TASK TO COMPLETE » Word for word, return every record.

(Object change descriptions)
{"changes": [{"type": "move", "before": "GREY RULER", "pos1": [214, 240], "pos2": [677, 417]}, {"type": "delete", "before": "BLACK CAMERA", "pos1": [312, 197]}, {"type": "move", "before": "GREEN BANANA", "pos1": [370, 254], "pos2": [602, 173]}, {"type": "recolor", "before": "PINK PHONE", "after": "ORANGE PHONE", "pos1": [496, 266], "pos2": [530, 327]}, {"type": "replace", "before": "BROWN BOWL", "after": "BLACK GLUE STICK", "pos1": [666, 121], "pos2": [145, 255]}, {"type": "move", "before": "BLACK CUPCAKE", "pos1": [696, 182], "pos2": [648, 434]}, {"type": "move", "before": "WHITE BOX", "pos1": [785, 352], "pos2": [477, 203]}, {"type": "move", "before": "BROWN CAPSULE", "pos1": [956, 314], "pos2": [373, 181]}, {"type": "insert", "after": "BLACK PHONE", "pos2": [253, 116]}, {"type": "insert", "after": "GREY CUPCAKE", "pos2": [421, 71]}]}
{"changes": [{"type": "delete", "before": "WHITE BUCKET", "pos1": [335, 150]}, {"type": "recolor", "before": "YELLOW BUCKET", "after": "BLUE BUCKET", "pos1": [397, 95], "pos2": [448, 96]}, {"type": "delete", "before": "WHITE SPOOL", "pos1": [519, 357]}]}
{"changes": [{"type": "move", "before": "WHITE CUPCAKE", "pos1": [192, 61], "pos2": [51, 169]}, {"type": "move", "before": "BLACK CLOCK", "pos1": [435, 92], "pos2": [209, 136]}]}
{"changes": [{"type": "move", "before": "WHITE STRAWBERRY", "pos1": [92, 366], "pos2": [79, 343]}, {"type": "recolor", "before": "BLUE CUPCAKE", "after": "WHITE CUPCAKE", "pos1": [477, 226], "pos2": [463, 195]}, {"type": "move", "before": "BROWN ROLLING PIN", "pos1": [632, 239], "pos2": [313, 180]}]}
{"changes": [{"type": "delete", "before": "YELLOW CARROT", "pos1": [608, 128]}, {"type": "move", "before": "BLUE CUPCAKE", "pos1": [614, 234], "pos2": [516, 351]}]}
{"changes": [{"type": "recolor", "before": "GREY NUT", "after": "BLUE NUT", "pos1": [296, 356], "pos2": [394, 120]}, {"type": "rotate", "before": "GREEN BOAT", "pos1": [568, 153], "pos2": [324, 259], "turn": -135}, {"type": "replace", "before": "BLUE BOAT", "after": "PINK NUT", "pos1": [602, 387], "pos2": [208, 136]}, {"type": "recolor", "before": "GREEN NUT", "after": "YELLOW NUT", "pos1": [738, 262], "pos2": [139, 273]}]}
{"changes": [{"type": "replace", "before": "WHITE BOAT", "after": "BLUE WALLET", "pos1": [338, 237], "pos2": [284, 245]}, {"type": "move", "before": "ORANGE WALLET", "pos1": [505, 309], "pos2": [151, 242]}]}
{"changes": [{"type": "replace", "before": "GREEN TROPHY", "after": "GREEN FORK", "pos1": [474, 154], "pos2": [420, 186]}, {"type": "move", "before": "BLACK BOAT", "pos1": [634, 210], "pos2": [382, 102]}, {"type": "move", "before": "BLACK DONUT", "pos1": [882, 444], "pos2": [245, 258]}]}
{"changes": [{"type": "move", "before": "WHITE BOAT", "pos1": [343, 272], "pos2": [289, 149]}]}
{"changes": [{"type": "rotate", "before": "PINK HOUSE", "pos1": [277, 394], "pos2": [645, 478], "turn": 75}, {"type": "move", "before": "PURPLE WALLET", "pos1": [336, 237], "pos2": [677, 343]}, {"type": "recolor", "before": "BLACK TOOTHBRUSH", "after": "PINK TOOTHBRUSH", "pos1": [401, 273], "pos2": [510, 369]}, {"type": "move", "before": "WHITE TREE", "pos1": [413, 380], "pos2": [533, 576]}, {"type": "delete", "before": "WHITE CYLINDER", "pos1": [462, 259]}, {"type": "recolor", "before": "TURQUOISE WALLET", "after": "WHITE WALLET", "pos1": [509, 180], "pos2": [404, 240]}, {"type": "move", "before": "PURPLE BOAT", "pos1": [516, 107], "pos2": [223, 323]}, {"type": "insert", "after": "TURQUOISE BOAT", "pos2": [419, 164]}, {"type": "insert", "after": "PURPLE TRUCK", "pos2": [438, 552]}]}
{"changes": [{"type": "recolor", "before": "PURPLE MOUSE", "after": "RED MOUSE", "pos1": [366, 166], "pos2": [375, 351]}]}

ANSWER BELOW »
{"changes": [{"type": "move", "before": "GREY RULER", "pos1": [214, 240], "pos2": [677, 417]}, {"type": "delete", "before": "BLACK CAMERA", "pos1": [312, 197]}, {"type": "move", "before": "GREEN BANANA", "pos1": [370, 254], "pos2": [602, 173]}, {"type": "recolor", "before": "PINK PHONE", "after": "ORANGE PHONE", "pos1": [496, 266], "pos2": [530, 327]}, {"type": "replace", "before": "BROWN BOWL", "after": "BLACK GLUE STICK", "pos1": [666, 121], "pos2": [145, 255]}, {"type": "move", "before": "BLACK CUPCAKE", "pos1": [696, 182], "pos2": [648, 434]}, {"type": "move", "before": "WHITE BOX", "pos1": [785, 352], "pos2": [477, 203]}, {"type": "move", "before": "BROWN CAPSULE", "pos1": [956, 314], "pos2": [373, 181]}, {"type": "insert", "after": "BLACK PHONE", "pos2": [253, 116]}, {"type": "insert", "after": "GREY CUPCAKE", "pos2": [421, 71]}]}
{"changes": [{"type": "delete", "before": "WHITE BUCKET", "pos1": [335, 150]}, {"type": "recolor", "before": "YELLOW BUCKET", "after": "BLUE BUCKET", "pos1": [397, 95], "pos2": [448, 96]}, {"type": "delete", "before": "WHITE SPOOL", "pos1": [519, 357]}]}
{"changes": [{"type": "move", "before": "WHITE CUPCAKE", "pos1": [192, 61], "pos2": [51, 169]}, {"type": "move", "before": "BLACK CLOCK", "pos1": [435, 92], "pos2": [209, 136]}]}
{"changes": [{"type": "move", "before": "WHITE STRAWBERRY", "pos1": [92, 366], "pos2": [79, 343]}, {"type": "recolor", "before": "BLUE CUPCAKE", "after": "WHITE CUPCAKE", "pos1": [477, 226], "pos2": [463, 195]}, {"type": "move", "before": "BROWN ROLLING PIN", "pos1": [632, 239], "pos2": [313, 180]}]}
{"changes": [{"type": "delete", "before": "YELLOW CARROT", "pos1": [608, 128]}, {"type": "move", "before": "BLUE CUPCAKE", "pos1": [614, 234], "pos2": [516, 351]}]}
{"changes": [{"type": "recolor", "before": "GREY NUT", "after": "BLUE NUT", "pos1": [296, 356], "pos2": [394, 120]}, {"type": "rotate", "before": "GREEN BOAT", "pos1": [568, 153], "pos2": [324, 259], "turn": -135}, {"type": "replace", "before": "BLUE BOAT", "after": "PINK NUT", "pos1": [602, 387], "pos2": [208, 136]}, {"type": "recolor", "before": "GREEN NUT", "after": "YELLOW NUT", "pos1": [738, 262], "pos2": [139, 273]}]}
{"changes": [{"type": "replace", "before": "WHITE BOAT", "after": "BLUE WALLET", "pos1": [338, 237], "pos2": [284, 245]}, {"type": "move", "before": "ORANGE WALLET", "pos1": [505, 309], "pos2": [151, 242]}]}
{"changes": [{"type": "replace", "before": "GREEN TROPHY", "after": "GREEN FORK", "pos1": [474, 154], "pos2": [420, 186]}, {"type": "move", "before": "BLACK BOAT", "pos1": [634, 210], "pos2": [382, 102]}, {"type": "move", "before": "BLACK DONUT", "pos1": [882, 444], "pos2": [245, 258]}]}
{"changes": [{"type": "move", "before": "WHITE BOAT", "pos1": [343, 272], "pos2": [289, 149]}]}
{"changes": [{"type": "rotate", "before": "PINK HOUSE", "pos1": [277, 394], "pos2": [645, 478], "turn": 75}, {"type": "move", "before": "PURPLE WALLET", "pos1": [336, 237], "pos2": [677, 343]}, {"type": "recolor", "before": "BLACK TOOTHBRUSH", "after": "PINK TOOTHBRUSH", "pos1": [401, 273], "pos2": [510, 369]}, {"type": "move", "before": "WHITE TREE", "pos1": [413, 380], "pos2": [533, 576]}, {"type": "delete", "before": "WHITE CYLINDER", "pos1": [462, 259]}, {"type": "recolor", "before": "TURQUOISE WALLET", "after": "WHITE WALLET", "pos1": [509, 180], "pos2": [404, 240]}, {"type": "move", "before": "PURPLE BOAT", "pos1": [516, 107], "pos2": [223, 323]}, {"type": "insert", "after": "TURQUOISE BOAT", "pos2": [419, 164]}, {"type": "insert", "after": "PURPLE TRUCK", "pos2": [438, 552]}]}
{"changes": [{"type": "recolor", "before": "PURPLE MOUSE", "after": "RED MOUSE", "pos1": [366, 166], "pos2": [375, 351]}]}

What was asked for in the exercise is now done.